What the exercise asks :: Every line from the one with "replace | ash-grey_wine_glass" through the final line of the entries below should be returned exactly; leave out all other lines.

Data in this exercise ::
□ □ □ □
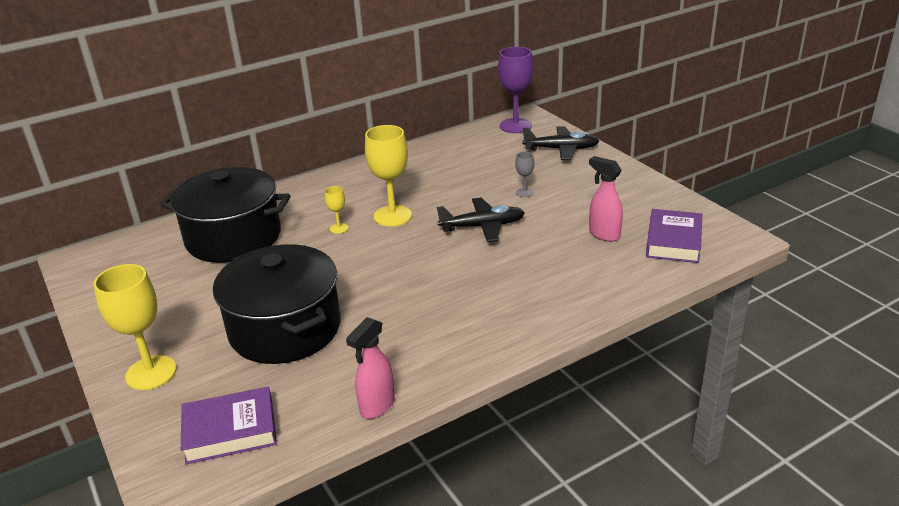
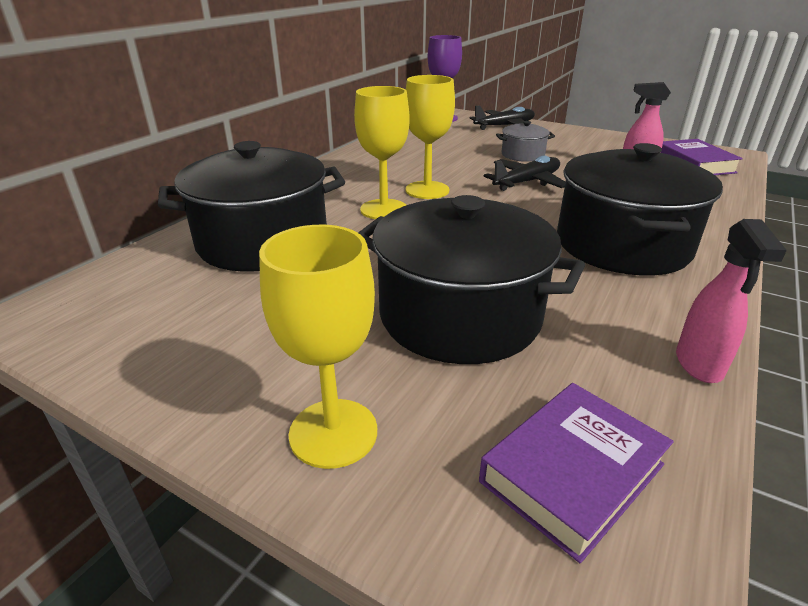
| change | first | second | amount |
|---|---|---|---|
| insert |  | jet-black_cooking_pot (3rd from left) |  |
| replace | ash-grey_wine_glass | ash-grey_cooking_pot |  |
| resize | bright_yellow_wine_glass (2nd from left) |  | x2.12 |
□ □ □ □
Response to the exercise ::
| replace | ash-grey_wine_glass | ash-grey_cooking_pot |  |
| resize | bright_yellow_wine_glass (2nd from left) |  | x2.12 |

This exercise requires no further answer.